- TASK GOAL
Starting at the line containing "yellow fork [376,623,464,641]" and ending at the line containing "green screwdriver [485,319,523,405]", print every line of the material below exactly, both ends included, and stop there.

- DATA LISTING
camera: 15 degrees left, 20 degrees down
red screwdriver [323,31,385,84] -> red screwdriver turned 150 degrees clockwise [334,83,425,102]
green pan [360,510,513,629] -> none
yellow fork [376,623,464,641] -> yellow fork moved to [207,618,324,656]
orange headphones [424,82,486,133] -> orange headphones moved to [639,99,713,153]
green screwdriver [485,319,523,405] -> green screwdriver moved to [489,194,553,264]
==
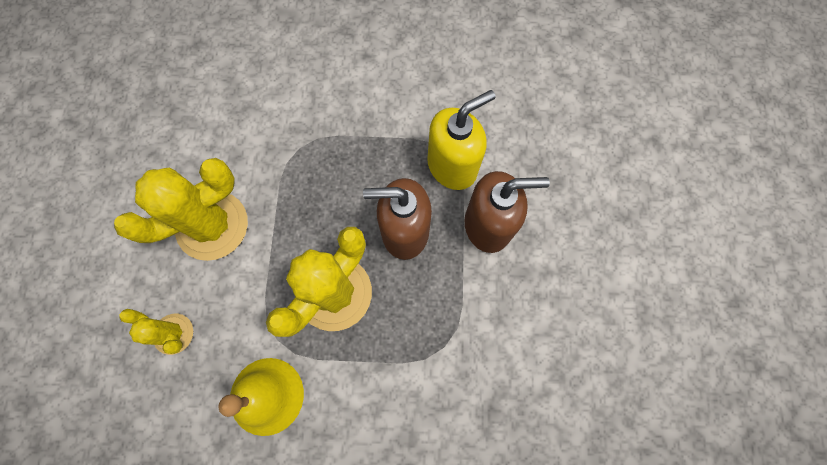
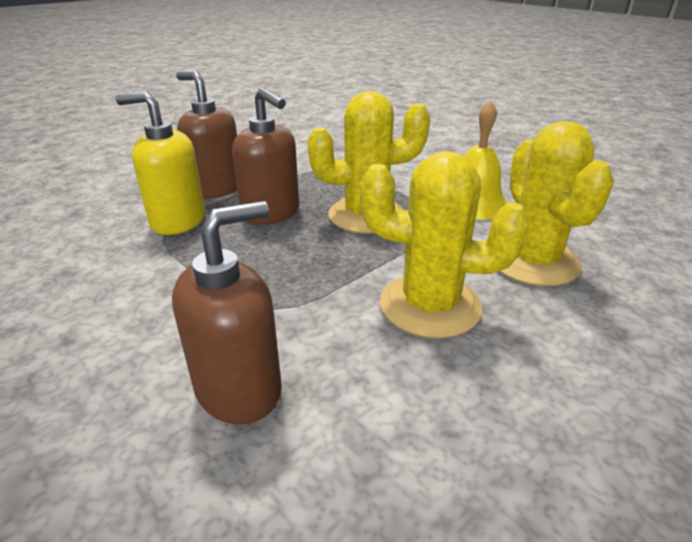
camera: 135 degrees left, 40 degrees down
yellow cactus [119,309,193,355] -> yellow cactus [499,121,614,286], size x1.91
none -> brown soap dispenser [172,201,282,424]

- RESPONSE AREA
yellow fork [376,623,464,641] -> yellow fork moved to [207,618,324,656]
orange headphones [424,82,486,133] -> orange headphones moved to [639,99,713,153]
green screwdriver [485,319,523,405] -> green screwdriver moved to [489,194,553,264]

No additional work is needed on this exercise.